* [EXERCISE MATERIAL]:
■ ■ ■

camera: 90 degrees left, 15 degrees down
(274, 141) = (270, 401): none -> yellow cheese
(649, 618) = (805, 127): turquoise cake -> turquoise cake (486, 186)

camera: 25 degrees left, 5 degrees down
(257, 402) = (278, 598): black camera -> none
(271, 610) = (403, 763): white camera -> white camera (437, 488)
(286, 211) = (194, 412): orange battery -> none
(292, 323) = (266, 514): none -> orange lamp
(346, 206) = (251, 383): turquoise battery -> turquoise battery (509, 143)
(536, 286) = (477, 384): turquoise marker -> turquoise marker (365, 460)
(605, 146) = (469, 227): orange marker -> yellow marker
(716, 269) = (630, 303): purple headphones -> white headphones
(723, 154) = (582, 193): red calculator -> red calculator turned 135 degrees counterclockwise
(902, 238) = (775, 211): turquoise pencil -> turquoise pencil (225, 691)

■ ■ ■

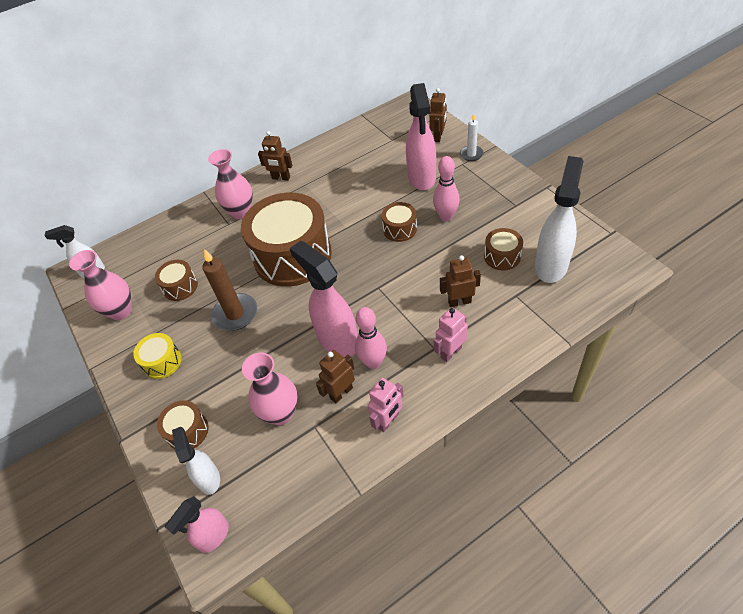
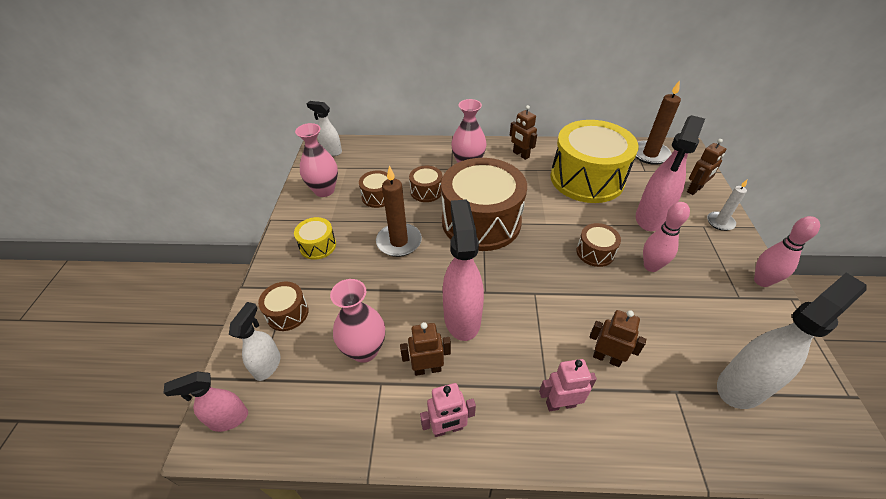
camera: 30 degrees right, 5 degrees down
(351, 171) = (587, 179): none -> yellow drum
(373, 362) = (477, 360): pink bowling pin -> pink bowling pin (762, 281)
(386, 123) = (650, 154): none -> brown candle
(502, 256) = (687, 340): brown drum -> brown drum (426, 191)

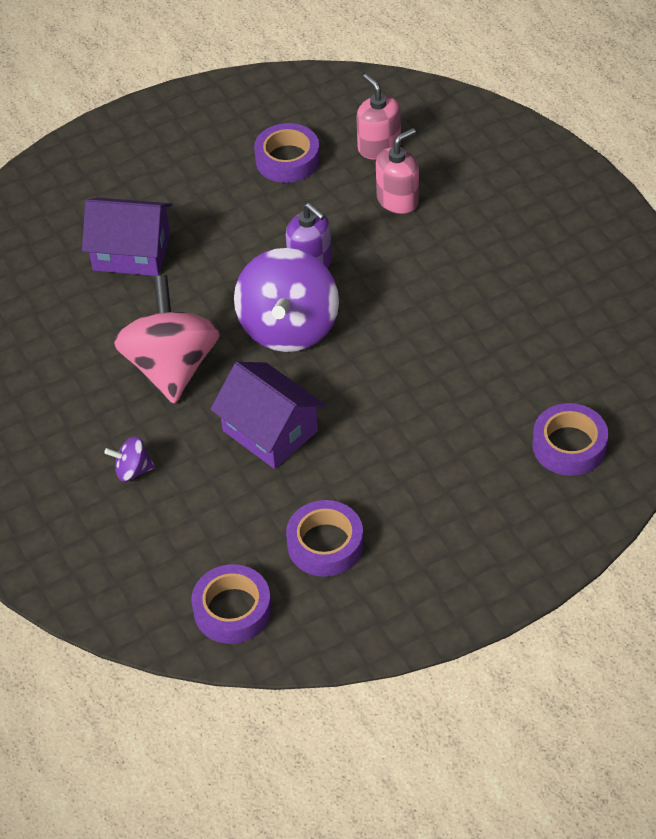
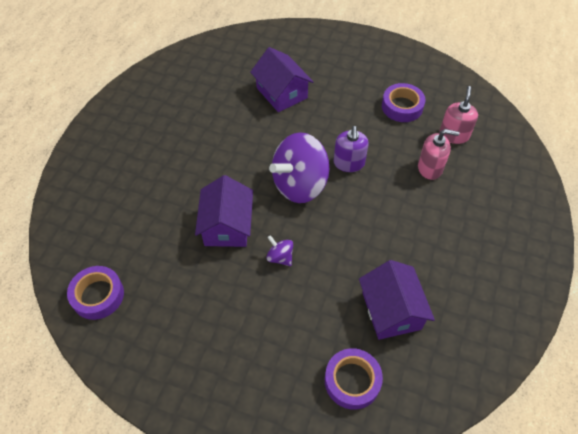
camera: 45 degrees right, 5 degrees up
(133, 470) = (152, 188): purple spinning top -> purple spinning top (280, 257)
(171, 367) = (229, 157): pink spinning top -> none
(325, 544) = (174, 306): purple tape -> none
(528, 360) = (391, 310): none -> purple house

■ ■ ■

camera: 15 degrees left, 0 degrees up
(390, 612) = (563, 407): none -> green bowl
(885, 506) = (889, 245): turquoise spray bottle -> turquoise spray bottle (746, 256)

■ ■ ■

* [WORK TO COMPLETE]:
For this exercise, repeat exactly the lines of the data above from the one with "camera: 90 degrees left, 15 degrees down" down to the one with "(723, 154) = (582, 193): red", both end lines included.

* [TASK ANSWER]:
camera: 90 degrees left, 15 degrees down
(274, 141) = (270, 401): none -> yellow cheese
(649, 618) = (805, 127): turquoise cake -> turquoise cake (486, 186)

camera: 25 degrees left, 5 degrees down
(257, 402) = (278, 598): black camera -> none
(271, 610) = (403, 763): white camera -> white camera (437, 488)
(286, 211) = (194, 412): orange battery -> none
(292, 323) = (266, 514): none -> orange lamp
(346, 206) = (251, 383): turquoise battery -> turquoise battery (509, 143)
(536, 286) = (477, 384): turquoise marker -> turquoise marker (365, 460)
(605, 146) = (469, 227): orange marker -> yellow marker
(716, 269) = (630, 303): purple headphones -> white headphones
(723, 154) = (582, 193): red calculator -> red calculator turned 135 degrees counterclockwise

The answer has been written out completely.